### What you should do:
Starting at the first line of the data below, retype every line up to and including the one containing "L2: none -> 6.8uH (GND, W1)".

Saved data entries
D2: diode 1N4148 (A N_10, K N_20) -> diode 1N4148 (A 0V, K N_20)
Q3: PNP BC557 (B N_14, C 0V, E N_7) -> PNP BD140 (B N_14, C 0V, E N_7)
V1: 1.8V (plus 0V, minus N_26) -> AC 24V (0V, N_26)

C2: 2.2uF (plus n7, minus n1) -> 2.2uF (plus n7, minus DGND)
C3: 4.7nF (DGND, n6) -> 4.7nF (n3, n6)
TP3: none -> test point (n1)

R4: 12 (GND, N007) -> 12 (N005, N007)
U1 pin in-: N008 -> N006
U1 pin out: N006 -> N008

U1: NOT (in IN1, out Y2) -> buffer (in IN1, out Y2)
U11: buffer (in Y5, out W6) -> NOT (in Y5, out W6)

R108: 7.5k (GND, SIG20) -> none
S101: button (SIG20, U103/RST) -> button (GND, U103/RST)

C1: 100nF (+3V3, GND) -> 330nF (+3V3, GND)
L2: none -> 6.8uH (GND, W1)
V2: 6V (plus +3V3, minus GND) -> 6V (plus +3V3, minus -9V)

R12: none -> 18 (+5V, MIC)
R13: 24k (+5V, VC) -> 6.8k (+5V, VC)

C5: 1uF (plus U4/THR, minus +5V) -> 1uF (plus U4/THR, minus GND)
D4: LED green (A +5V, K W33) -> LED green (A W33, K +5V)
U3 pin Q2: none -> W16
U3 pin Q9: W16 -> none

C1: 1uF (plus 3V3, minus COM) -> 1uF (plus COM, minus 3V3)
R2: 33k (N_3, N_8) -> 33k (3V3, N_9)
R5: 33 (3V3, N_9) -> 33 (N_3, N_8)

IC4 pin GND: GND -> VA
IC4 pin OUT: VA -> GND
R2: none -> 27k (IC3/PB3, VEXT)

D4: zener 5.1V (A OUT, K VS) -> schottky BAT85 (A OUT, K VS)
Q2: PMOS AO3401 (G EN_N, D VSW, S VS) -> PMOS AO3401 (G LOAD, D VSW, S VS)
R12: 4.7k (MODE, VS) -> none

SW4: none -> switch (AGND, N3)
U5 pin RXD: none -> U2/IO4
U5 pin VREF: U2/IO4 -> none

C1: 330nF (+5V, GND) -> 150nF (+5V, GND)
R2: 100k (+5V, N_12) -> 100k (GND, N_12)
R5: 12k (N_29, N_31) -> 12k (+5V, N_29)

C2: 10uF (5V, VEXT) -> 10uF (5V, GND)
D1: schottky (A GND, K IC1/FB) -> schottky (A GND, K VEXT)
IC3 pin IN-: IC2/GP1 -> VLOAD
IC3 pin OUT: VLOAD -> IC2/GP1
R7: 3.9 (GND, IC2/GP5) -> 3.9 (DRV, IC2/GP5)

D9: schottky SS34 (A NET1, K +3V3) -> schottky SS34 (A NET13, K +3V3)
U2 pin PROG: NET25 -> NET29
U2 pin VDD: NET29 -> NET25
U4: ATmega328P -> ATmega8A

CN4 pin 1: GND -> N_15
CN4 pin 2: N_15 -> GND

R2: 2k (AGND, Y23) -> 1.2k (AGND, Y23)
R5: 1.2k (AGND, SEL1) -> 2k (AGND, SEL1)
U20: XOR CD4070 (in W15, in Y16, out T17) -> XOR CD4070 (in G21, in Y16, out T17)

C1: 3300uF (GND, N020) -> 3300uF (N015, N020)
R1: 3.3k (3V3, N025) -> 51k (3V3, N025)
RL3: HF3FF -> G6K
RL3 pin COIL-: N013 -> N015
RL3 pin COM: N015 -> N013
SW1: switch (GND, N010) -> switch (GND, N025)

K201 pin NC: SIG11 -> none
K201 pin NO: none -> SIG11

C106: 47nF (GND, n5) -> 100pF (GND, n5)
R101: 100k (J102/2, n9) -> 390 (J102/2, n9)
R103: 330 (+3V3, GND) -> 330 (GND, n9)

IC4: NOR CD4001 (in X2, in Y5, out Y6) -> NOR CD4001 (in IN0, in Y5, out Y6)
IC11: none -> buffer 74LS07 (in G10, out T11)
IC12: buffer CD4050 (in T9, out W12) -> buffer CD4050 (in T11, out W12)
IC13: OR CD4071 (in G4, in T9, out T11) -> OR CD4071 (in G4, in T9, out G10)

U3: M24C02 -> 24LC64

### Problem solution:
D2: diode 1N4148 (A N_10, K N_20) -> diode 1N4148 (A 0V, K N_20)
Q3: PNP BC557 (B N_14, C 0V, E N_7) -> PNP BD140 (B N_14, C 0V, E N_7)
V1: 1.8V (plus 0V, minus N_26) -> AC 24V (0V, N_26)

C2: 2.2uF (plus n7, minus n1) -> 2.2uF (plus n7, minus DGND)
C3: 4.7nF (DGND, n6) -> 4.7nF (n3, n6)
TP3: none -> test point (n1)

R4: 12 (GND, N007) -> 12 (N005, N007)
U1 pin in-: N008 -> N006
U1 pin out: N006 -> N008

U1: NOT (in IN1, out Y2) -> buffer (in IN1, out Y2)
U11: buffer (in Y5, out W6) -> NOT (in Y5, out W6)

R108: 7.5k (GND, SIG20) -> none
S101: button (SIG20, U103/RST) -> button (GND, U103/RST)

C1: 100nF (+3V3, GND) -> 330nF (+3V3, GND)
L2: none -> 6.8uH (GND, W1)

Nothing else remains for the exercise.